» TASK ITEM:
Reproduce the data exactly as given, except for any images.

::: MATERIAL FOR THE TASK

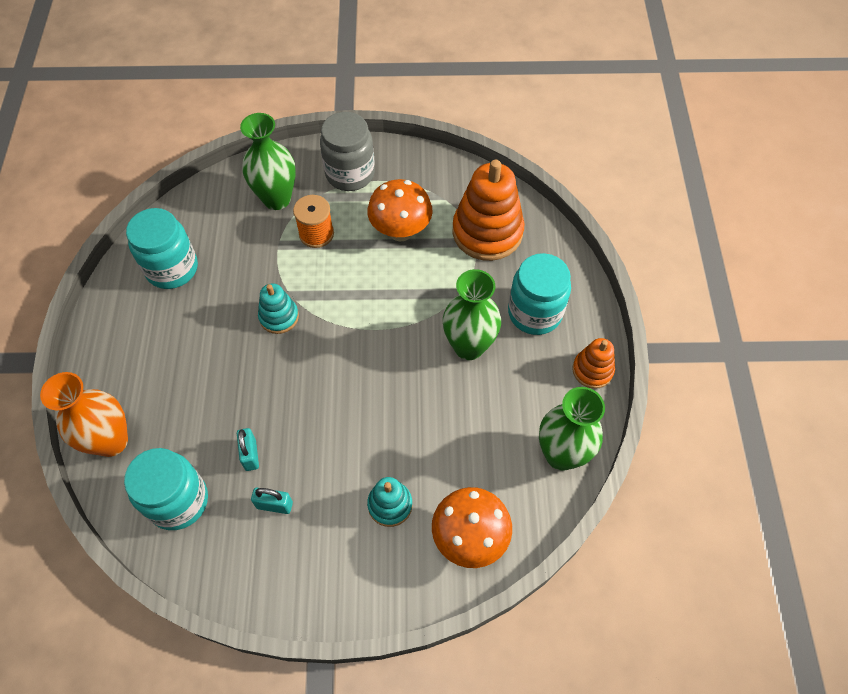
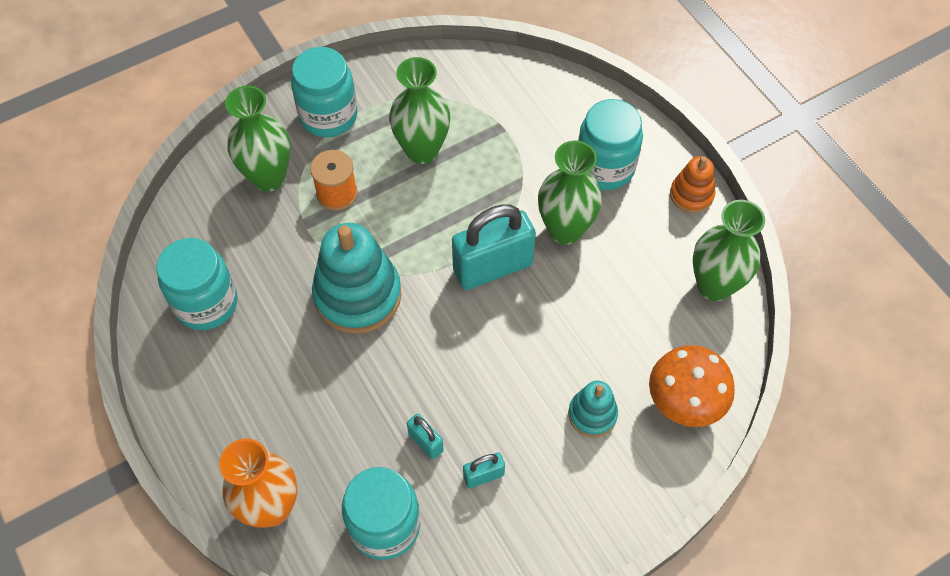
camera: 30 degrees left, 0 degrees up
(279, 317) = (358, 295): turquoise stacking toy -> turquoise stacking toy, size x1.90
(350, 174) = (328, 116): grey jar -> turquoise jar
(392, 347) = (492, 267): none -> turquoise padlock
(400, 231) = (422, 150): orange mushroom -> green vase
(487, 232) = (508, 111): orange stacking toy -> none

::::::

» WRITTEN SOLUTION:
camera: 30 degrees left, 0 degrees up
(279, 317) = (358, 295): turquoise stacking toy -> turquoise stacking toy, size x1.90
(350, 174) = (328, 116): grey jar -> turquoise jar
(392, 347) = (492, 267): none -> turquoise padlock
(400, 231) = (422, 150): orange mushroom -> green vase
(487, 232) = (508, 111): orange stacking toy -> none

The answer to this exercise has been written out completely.